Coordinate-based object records

:::::

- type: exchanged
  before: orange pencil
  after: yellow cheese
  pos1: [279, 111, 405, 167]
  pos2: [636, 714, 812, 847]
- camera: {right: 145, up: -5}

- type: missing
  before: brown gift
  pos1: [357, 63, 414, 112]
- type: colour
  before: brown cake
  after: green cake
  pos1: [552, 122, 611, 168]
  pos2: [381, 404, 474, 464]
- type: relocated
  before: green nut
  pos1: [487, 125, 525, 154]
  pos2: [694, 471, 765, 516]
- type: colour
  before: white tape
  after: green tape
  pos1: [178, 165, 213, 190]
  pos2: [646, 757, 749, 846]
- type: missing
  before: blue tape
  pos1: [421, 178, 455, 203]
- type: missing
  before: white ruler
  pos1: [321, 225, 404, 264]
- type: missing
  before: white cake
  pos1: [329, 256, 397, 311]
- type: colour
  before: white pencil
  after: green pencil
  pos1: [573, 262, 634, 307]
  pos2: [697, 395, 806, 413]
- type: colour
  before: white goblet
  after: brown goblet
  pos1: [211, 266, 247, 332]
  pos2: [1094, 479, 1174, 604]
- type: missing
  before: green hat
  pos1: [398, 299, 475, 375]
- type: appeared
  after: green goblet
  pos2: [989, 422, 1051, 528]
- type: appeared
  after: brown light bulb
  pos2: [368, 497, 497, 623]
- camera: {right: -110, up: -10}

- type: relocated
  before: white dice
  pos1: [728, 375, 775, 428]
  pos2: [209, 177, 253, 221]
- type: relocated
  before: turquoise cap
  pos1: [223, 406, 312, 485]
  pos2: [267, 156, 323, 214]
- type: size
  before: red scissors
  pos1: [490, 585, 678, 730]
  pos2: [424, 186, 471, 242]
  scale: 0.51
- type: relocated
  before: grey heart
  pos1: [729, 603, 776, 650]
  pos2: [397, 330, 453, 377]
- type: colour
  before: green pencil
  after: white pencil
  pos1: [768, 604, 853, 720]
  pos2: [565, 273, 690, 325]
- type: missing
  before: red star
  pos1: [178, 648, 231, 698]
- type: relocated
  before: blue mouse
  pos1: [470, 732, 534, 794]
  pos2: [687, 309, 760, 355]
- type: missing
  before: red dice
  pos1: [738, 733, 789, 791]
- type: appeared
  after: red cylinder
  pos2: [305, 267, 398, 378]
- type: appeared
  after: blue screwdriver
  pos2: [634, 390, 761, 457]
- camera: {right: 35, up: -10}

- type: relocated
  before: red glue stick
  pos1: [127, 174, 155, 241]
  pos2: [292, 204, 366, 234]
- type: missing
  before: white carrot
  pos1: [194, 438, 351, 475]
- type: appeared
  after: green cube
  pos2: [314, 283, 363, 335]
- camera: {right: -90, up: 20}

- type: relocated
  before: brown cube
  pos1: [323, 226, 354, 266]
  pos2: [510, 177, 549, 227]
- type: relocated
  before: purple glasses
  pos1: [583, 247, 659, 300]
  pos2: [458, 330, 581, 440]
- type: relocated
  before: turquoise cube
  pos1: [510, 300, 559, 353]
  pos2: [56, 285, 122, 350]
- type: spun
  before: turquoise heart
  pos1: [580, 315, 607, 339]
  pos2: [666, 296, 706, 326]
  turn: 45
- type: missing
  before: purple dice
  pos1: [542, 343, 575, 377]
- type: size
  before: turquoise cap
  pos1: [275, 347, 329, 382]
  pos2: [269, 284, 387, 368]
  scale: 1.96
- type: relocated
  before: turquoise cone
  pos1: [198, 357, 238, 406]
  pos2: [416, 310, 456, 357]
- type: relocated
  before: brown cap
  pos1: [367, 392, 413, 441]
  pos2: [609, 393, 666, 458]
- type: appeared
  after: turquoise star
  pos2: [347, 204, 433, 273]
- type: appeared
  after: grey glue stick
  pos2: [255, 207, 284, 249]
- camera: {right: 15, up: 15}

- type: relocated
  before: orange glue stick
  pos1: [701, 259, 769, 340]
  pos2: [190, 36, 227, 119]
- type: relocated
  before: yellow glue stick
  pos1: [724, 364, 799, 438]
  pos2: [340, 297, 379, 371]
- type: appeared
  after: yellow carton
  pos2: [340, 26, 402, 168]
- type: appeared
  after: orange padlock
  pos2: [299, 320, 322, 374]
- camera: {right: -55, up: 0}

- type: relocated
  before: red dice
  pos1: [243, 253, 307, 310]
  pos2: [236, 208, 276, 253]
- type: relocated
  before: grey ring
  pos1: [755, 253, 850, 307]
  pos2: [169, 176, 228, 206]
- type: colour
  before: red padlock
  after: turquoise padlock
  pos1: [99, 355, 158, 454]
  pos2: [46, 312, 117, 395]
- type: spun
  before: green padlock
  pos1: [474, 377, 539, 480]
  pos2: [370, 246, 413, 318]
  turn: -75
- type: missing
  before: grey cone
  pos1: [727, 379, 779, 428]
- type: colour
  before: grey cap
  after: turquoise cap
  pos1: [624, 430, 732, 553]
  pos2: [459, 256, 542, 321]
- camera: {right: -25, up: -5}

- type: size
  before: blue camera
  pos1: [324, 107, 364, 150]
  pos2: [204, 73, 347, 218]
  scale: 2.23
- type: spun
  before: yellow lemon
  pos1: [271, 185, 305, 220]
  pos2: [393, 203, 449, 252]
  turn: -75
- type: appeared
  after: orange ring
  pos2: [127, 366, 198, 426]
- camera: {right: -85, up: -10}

:::::

■ REQUIRED ACTION
Tally the lines in the records above that contain the word "camera", and give only that number.

■ YOUR SOLUTION
9